Select each line in the listing that contains the word "distance" and copy those lines.

Picture-based spatial questions

□ □ □ □ □

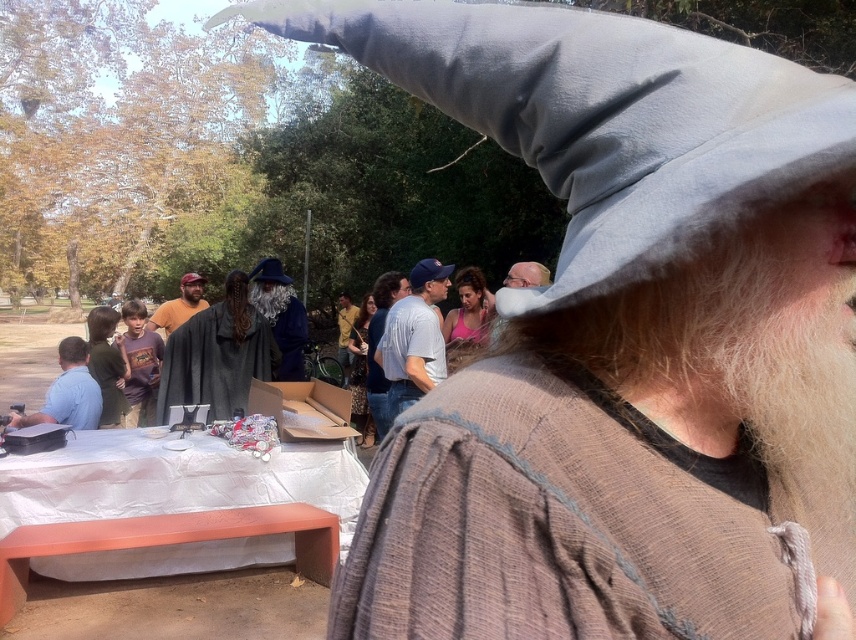
Does orange painted wood picnic table at lower left appear on the left side of velvet blue robe at center?

Correct, you'll find orange painted wood picnic table at lower left to the left of velvet blue robe at center.

Between orange painted wood picnic table at lower left and velvet blue robe at center, which one is positioned higher?

velvet blue robe at center is higher up.

Is point (235, 548) more distant than point (306, 317)?

That is False.

Find the location of `orange painted wood picnic table at lower left`. orange painted wood picnic table at lower left is located at coordinates (171, 509).

Measure the distance from matte brown shirt at center to blue fabric baseball cap at center.

A distance of 2.47 meters exists between matte brown shirt at center and blue fabric baseball cap at center.

Does matte brown shirt at center appear over blue fabric baseball cap at center?

Indeed, matte brown shirt at center is positioned over blue fabric baseball cap at center.

Is point (171, 301) more distant than point (424, 272)?

That is True.

Find the location of a particular element. This screenshot has height=640, width=856. matte brown shirt at center is located at coordinates (179, 305).

Measure the distance between point (389, 401) and camera.

3.79 meters

Does point (415, 278) come behind point (337, 317)?

No.

At what (x,y) coordinates should I click in order to perform the action: click on light blue denim jeans at center. Please return your answer as a coordinate pair (x, y). The width and height of the screenshot is (856, 640). Looking at the image, I should click on (414, 337).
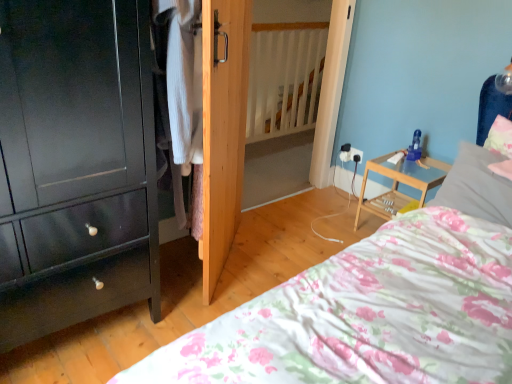
Question: Is knitted wool sweater at center facing towards white soft pillow at upper right, marked as the 2th pillow in a right-to-left arrangement?

Choices:
 (A) no
 (B) yes

Answer: (A)

Question: From a real-world perspective, is knitted wool sweater at center located higher than white soft pillow at upper right, marked as the 2th pillow in a right-to-left arrangement?

Choices:
 (A) yes
 (B) no

Answer: (A)

Question: Is knitted wool sweater at center not within white soft pillow at upper right, marked as the 2th pillow in a right-to-left arrangement?

Choices:
 (A) yes
 (B) no

Answer: (A)

Question: Does knitted wool sweater at center have a greater width compared to white soft pillow at upper right, marked as the 2th pillow in a right-to-left arrangement?

Choices:
 (A) yes
 (B) no

Answer: (B)

Question: Is knitted wool sweater at center positioned before white soft pillow at upper right, which is the 1th pillow from left to right?

Choices:
 (A) yes
 (B) no

Answer: (A)

Question: From a real-world perspective, is knitted wool sweater at center located beneath white soft pillow at upper right, which is the 1th pillow from left to right?

Choices:
 (A) no
 (B) yes

Answer: (A)

Question: Is fluffy pink pillow at upper right, the first pillow in the right-to-left sequence, positioned behind white soft pillow at upper right, which is the 1th pillow from left to right?

Choices:
 (A) no
 (B) yes

Answer: (B)

Question: From the image's perspective, is fluffy pink pillow at upper right, the first pillow in the right-to-left sequence, located beneath white soft pillow at upper right, which is the 1th pillow from left to right?

Choices:
 (A) yes
 (B) no

Answer: (B)

Question: Does fluffy pink pillow at upper right, the 2th pillow when ordered from left to right, contain white soft pillow at upper right, which is the 1th pillow from left to right?

Choices:
 (A) no
 (B) yes

Answer: (A)

Question: Is fluffy pink pillow at upper right, the 2th pillow when ordered from left to right, positioned far away from white soft pillow at upper right, which is the 1th pillow from left to right?

Choices:
 (A) no
 (B) yes

Answer: (A)

Question: From the image's perspective, is fluffy pink pillow at upper right, the first pillow in the right-to-left sequence, above white soft pillow at upper right, which is the 1th pillow from left to right?

Choices:
 (A) yes
 (B) no

Answer: (A)

Question: Does fluffy pink pillow at upper right, the first pillow in the right-to-left sequence, appear on the left side of white soft pillow at upper right, marked as the 2th pillow in a right-to-left arrangement?

Choices:
 (A) yes
 (B) no

Answer: (B)

Question: From a real-world perspective, is natural wood door at center under fluffy pink pillow at upper right, the first pillow in the right-to-left sequence?

Choices:
 (A) no
 (B) yes

Answer: (B)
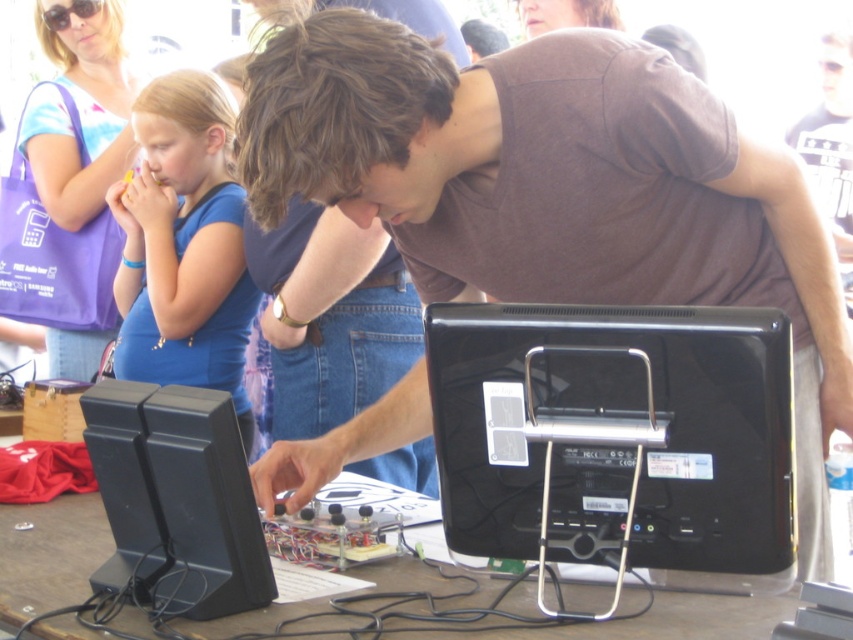
Can you confirm if matte brown shirt at center is positioned below blue fabric shirt at upper left?

Yes, matte brown shirt at center is below blue fabric shirt at upper left.

Locate an element on the screen. The width and height of the screenshot is (853, 640). matte brown shirt at center is located at coordinates (556, 189).

Locate an element on the screen. The image size is (853, 640). matte brown shirt at center is located at coordinates (556, 189).

Is point (471, 273) closer to camera compared to point (79, 557)?

No, (471, 273) is behind (79, 557).

Between point (463, 208) and point (548, 634), which one is positioned behind?

The point (463, 208) is more distant.

Where is `matte brown shirt at center`? matte brown shirt at center is located at coordinates (556, 189).

Is point (125, 364) farther from viewer compared to point (97, 44)?

No, it is in front of (97, 44).

Locate an element on the screen. The image size is (853, 640). blue fabric shirt at upper left is located at coordinates (184, 244).

Does point (235, 403) come farther from viewer compared to point (142, 80)?

No, (235, 403) is in front of (142, 80).

Find the location of a particular element. This screenshot has width=853, height=640. blue fabric shirt at upper left is located at coordinates (184, 244).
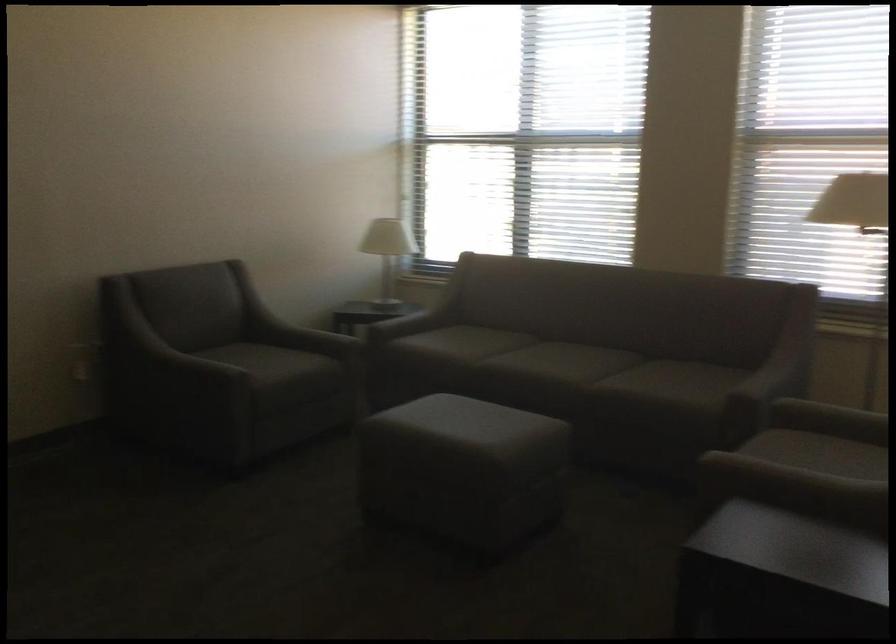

□ □ □ □ □

- **Result for this exercise**:
Measure the distance from matte brown shirt at center to blue fabric baseball cap at center.
A distance of 2.47 meters exists between matte brown shirt at center and blue fabric baseball cap at center.
Measure the distance between point (389, 401) and camera.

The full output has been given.